> Task: Each record must be printed again exactly as given.

[Saved entries]
---
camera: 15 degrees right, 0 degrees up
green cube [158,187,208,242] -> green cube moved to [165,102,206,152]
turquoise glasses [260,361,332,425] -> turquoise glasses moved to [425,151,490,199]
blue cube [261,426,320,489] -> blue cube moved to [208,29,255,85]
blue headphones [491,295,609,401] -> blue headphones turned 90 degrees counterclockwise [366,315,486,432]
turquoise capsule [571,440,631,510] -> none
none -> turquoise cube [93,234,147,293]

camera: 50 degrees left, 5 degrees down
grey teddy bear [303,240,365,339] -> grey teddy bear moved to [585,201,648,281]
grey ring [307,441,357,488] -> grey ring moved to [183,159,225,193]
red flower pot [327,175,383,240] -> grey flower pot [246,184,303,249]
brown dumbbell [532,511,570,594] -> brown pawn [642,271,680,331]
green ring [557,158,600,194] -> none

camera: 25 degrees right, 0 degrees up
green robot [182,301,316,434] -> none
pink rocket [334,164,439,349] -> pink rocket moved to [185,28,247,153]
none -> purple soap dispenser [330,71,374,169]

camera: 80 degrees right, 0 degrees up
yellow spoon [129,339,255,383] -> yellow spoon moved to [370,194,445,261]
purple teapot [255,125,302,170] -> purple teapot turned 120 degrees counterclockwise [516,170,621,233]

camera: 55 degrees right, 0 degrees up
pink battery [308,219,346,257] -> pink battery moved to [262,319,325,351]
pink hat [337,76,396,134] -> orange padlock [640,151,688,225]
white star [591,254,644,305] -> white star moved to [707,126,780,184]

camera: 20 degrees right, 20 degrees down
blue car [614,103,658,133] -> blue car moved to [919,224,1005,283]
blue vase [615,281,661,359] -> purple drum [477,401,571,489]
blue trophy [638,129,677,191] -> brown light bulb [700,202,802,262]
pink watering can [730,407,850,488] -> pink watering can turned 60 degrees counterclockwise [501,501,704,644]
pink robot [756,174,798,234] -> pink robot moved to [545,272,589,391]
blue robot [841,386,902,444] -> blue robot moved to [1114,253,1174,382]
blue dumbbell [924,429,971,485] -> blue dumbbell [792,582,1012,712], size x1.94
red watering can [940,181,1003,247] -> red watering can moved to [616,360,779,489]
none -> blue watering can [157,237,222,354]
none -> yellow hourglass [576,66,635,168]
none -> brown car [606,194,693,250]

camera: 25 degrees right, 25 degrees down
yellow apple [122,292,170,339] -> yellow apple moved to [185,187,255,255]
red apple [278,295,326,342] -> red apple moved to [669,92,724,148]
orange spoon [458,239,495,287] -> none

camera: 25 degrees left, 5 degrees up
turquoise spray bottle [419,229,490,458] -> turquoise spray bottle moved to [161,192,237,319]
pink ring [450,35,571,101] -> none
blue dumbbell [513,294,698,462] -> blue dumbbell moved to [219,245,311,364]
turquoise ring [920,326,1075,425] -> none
---
> Written answer:
camera: 15 degrees right, 0 degrees up
green cube [158,187,208,242] -> green cube moved to [165,102,206,152]
turquoise glasses [260,361,332,425] -> turquoise glasses moved to [425,151,490,199]
blue cube [261,426,320,489] -> blue cube moved to [208,29,255,85]
blue headphones [491,295,609,401] -> blue headphones turned 90 degrees counterclockwise [366,315,486,432]
turquoise capsule [571,440,631,510] -> none
none -> turquoise cube [93,234,147,293]

camera: 50 degrees left, 5 degrees down
grey teddy bear [303,240,365,339] -> grey teddy bear moved to [585,201,648,281]
grey ring [307,441,357,488] -> grey ring moved to [183,159,225,193]
red flower pot [327,175,383,240] -> grey flower pot [246,184,303,249]
brown dumbbell [532,511,570,594] -> brown pawn [642,271,680,331]
green ring [557,158,600,194] -> none

camera: 25 degrees right, 0 degrees up
green robot [182,301,316,434] -> none
pink rocket [334,164,439,349] -> pink rocket moved to [185,28,247,153]
none -> purple soap dispenser [330,71,374,169]

camera: 80 degrees right, 0 degrees up
yellow spoon [129,339,255,383] -> yellow spoon moved to [370,194,445,261]
purple teapot [255,125,302,170] -> purple teapot turned 120 degrees counterclockwise [516,170,621,233]

camera: 55 degrees right, 0 degrees up
pink battery [308,219,346,257] -> pink battery moved to [262,319,325,351]
pink hat [337,76,396,134] -> orange padlock [640,151,688,225]
white star [591,254,644,305] -> white star moved to [707,126,780,184]

camera: 20 degrees right, 20 degrees down
blue car [614,103,658,133] -> blue car moved to [919,224,1005,283]
blue vase [615,281,661,359] -> purple drum [477,401,571,489]
blue trophy [638,129,677,191] -> brown light bulb [700,202,802,262]
pink watering can [730,407,850,488] -> pink watering can turned 60 degrees counterclockwise [501,501,704,644]
pink robot [756,174,798,234] -> pink robot moved to [545,272,589,391]
blue robot [841,386,902,444] -> blue robot moved to [1114,253,1174,382]
blue dumbbell [924,429,971,485] -> blue dumbbell [792,582,1012,712], size x1.94
red watering can [940,181,1003,247] -> red watering can moved to [616,360,779,489]
none -> blue watering can [157,237,222,354]
none -> yellow hourglass [576,66,635,168]
none -> brown car [606,194,693,250]

camera: 25 degrees right, 25 degrees down
yellow apple [122,292,170,339] -> yellow apple moved to [185,187,255,255]
red apple [278,295,326,342] -> red apple moved to [669,92,724,148]
orange spoon [458,239,495,287] -> none

camera: 25 degrees left, 5 degrees up
turquoise spray bottle [419,229,490,458] -> turquoise spray bottle moved to [161,192,237,319]
pink ring [450,35,571,101] -> none
blue dumbbell [513,294,698,462] -> blue dumbbell moved to [219,245,311,364]
turquoise ring [920,326,1075,425] -> none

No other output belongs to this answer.